→ ASSIGNMENT
Go through the records and filter out every line lacking the word "candle"; copy the lines that remain.
-- EXERCISE INPUTS follows --
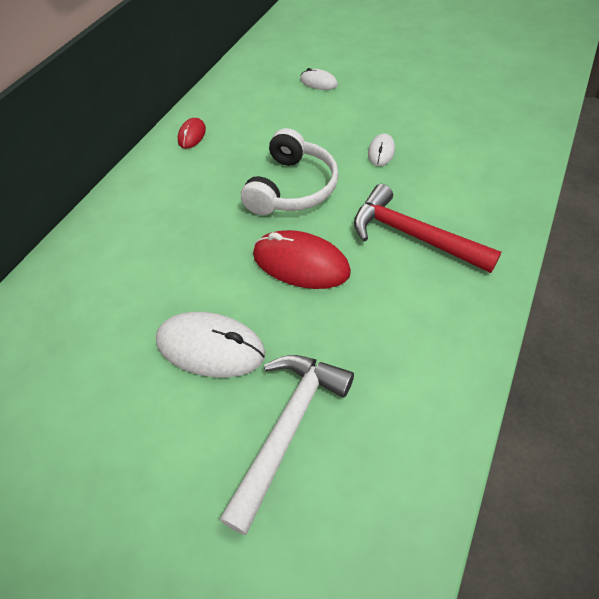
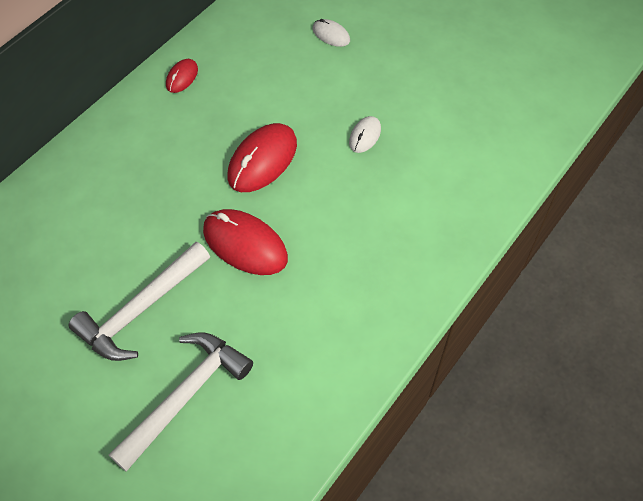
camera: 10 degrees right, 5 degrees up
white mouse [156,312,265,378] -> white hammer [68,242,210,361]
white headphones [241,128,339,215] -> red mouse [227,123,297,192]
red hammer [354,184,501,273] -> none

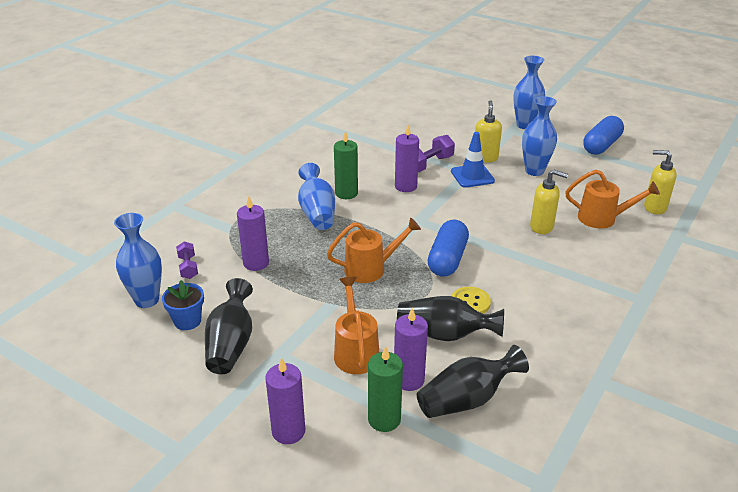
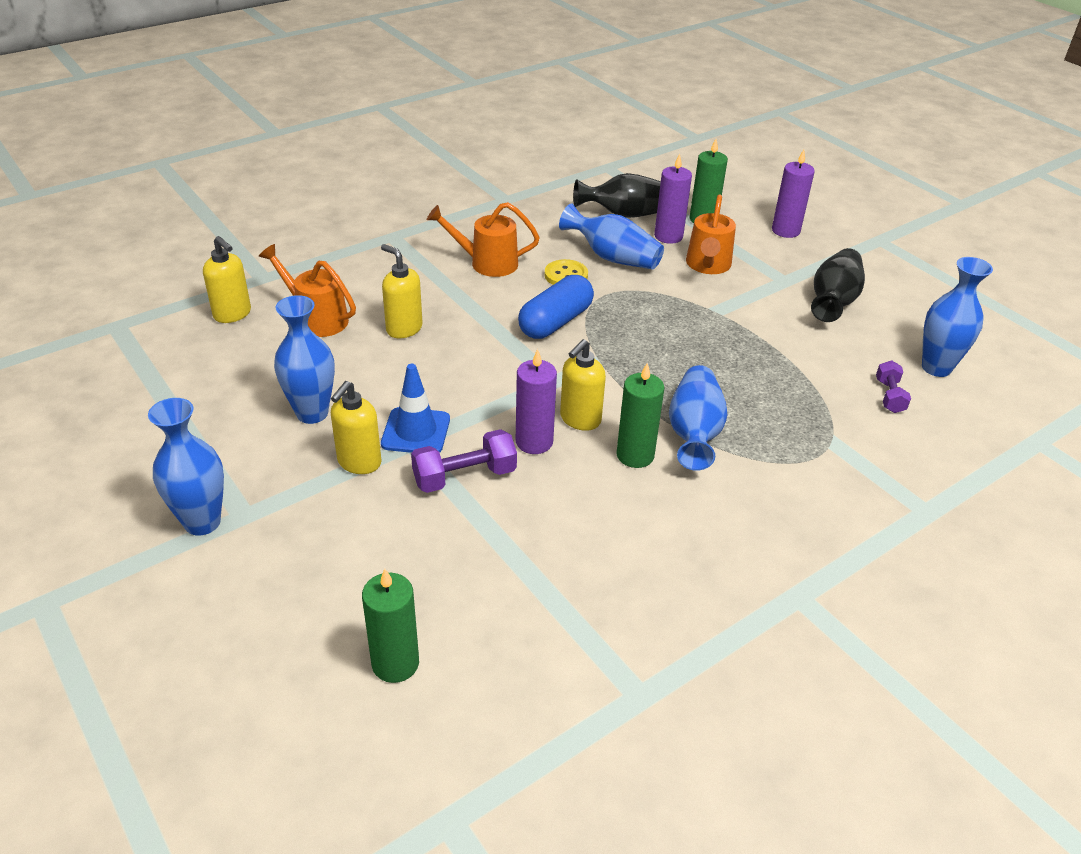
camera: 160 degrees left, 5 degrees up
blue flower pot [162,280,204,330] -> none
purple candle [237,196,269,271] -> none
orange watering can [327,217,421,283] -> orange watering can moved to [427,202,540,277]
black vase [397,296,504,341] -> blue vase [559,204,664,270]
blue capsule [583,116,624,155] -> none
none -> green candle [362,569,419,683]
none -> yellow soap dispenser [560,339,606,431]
-- EXERCISE INPUTS concluded --
→ RESPONSE AREA
purple candle [237,196,269,271] -> none
none -> green candle [362,569,419,683]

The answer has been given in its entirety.